Collected data entries –
╔══
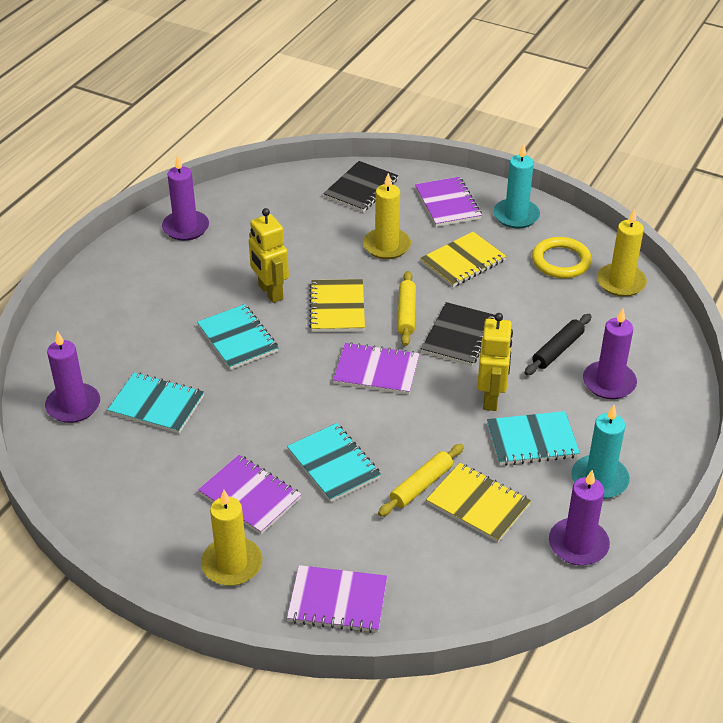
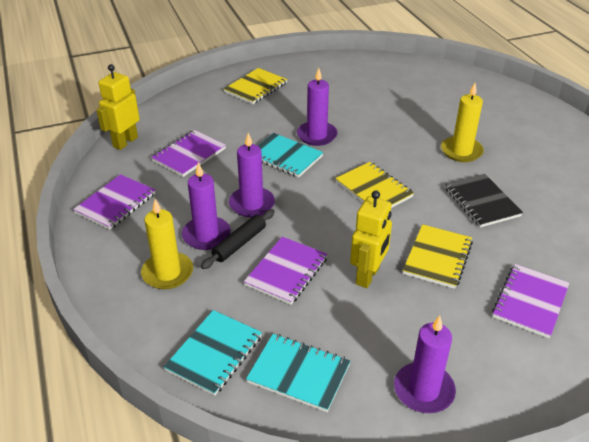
black notebook: 2 -> 1
turquoise candle: 2 -> 0
turquoise notebook: 4 -> 3
yellow candle: 3 -> 2
yellow ring: 1 -> 0
yellow rolling pin: 2 -> 0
╚══
Activity –
Within the entries, how many lines contain the word "turquoise"? Answer with a number alone.

Exercise result –
2